### TASK DETAILS
Retrieve every line from the records in which the word "truck" occurs.

[Items from a data source]
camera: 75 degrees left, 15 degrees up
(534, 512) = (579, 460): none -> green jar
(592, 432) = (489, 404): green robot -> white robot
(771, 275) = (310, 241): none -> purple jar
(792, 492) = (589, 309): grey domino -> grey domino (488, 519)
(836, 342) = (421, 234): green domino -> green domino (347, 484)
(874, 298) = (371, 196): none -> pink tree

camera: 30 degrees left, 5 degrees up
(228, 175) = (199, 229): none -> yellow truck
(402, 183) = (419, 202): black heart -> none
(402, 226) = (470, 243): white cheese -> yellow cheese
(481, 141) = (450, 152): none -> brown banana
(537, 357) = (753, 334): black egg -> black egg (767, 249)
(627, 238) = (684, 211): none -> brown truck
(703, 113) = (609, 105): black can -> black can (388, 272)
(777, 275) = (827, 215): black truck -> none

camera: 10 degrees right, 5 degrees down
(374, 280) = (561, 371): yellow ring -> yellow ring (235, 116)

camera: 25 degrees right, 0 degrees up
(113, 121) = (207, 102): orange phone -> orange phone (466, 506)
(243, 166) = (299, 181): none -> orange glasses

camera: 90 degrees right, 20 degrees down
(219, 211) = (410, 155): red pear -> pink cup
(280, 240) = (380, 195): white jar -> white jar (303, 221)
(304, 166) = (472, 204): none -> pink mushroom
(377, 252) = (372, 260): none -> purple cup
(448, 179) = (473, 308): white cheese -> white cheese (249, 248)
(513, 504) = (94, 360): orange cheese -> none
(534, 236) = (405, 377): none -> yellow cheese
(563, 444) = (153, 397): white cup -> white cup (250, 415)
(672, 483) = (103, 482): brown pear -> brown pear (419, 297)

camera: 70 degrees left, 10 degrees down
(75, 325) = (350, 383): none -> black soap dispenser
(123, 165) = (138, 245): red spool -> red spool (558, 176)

### RESPONSE
(228, 175) = (199, 229): none -> yellow truck
(627, 238) = (684, 211): none -> brown truck
(777, 275) = (827, 215): black truck -> none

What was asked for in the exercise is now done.